[DESCRIPTION OF THE TASK] Pick out each line of the listing below that contains the string "kern", and copy those lines.

[LISTED ENTRIES]
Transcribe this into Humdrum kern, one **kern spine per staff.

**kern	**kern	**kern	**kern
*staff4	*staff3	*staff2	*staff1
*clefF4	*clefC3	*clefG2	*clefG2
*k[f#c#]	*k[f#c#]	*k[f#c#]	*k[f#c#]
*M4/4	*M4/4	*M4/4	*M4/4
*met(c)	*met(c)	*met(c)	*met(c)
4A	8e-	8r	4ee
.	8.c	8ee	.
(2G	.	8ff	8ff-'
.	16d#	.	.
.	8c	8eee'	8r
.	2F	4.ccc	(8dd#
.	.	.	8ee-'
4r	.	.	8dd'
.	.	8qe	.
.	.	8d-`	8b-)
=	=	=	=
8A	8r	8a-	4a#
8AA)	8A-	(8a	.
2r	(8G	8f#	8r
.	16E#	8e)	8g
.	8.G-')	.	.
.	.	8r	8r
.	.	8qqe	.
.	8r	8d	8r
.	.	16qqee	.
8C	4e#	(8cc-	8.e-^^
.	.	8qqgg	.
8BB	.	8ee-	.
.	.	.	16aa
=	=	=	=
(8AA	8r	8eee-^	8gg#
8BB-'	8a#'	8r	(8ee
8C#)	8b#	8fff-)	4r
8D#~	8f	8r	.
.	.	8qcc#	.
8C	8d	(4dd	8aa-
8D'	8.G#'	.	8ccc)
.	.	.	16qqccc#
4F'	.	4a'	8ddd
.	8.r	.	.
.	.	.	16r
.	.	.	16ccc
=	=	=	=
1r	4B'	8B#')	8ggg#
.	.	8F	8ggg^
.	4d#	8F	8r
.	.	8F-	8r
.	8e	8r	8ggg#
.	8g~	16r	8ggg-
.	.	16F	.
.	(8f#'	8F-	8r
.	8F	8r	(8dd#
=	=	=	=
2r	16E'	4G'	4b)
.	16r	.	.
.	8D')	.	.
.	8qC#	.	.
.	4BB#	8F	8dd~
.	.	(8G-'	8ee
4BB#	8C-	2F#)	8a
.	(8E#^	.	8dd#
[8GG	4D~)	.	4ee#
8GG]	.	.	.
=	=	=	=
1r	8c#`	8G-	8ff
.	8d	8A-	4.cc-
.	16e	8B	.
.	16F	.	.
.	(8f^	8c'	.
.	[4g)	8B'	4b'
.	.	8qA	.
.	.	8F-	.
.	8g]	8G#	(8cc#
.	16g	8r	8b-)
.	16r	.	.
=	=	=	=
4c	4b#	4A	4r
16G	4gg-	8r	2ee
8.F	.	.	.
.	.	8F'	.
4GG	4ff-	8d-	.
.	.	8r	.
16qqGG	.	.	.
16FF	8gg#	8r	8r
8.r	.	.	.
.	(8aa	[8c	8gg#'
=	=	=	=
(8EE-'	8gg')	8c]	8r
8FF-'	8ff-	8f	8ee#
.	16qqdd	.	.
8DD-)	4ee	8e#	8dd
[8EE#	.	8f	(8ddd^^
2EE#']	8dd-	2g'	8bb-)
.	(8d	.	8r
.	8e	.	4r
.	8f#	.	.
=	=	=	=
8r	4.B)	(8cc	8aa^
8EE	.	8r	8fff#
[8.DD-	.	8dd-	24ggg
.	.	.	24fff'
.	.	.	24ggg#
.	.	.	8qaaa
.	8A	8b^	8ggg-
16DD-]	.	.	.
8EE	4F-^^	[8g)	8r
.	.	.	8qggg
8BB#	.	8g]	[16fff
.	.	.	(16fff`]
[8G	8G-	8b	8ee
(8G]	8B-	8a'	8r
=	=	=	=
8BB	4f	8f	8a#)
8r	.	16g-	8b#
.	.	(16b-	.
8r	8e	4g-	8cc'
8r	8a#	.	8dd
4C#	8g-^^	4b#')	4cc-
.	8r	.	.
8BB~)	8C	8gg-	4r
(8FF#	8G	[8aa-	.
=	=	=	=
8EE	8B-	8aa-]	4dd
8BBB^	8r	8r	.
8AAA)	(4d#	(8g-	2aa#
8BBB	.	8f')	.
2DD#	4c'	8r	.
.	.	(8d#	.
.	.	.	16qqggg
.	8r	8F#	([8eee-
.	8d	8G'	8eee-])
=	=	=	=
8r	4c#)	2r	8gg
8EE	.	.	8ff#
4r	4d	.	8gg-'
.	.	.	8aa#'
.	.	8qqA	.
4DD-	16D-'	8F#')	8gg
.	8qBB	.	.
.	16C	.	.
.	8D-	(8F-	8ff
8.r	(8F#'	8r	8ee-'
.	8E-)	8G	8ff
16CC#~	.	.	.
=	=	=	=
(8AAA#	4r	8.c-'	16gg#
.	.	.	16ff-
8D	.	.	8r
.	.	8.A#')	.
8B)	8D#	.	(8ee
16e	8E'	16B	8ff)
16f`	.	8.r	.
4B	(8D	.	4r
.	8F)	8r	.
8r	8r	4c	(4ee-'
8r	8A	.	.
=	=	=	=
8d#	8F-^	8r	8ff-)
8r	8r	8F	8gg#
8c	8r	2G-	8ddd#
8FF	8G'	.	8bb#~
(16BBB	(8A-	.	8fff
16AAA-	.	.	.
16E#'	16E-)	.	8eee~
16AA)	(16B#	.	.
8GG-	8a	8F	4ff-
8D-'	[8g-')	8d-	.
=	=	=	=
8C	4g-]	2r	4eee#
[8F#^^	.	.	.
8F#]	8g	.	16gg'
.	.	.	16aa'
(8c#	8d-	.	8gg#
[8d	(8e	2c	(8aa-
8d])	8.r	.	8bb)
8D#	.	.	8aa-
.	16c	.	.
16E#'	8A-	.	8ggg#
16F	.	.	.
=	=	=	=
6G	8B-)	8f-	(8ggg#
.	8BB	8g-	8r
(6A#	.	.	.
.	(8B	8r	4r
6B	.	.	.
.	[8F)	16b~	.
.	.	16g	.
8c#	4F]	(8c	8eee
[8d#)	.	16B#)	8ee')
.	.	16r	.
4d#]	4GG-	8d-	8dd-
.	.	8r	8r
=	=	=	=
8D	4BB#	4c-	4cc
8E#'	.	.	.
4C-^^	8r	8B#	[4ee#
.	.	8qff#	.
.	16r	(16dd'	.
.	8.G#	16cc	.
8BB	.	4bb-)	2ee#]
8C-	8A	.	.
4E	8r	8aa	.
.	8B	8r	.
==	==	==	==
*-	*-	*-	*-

[TASK RESPONSE]
Transcribe this into Humdrum kern, one **kern spine per staff.
**kern	**kern	**kern	**kern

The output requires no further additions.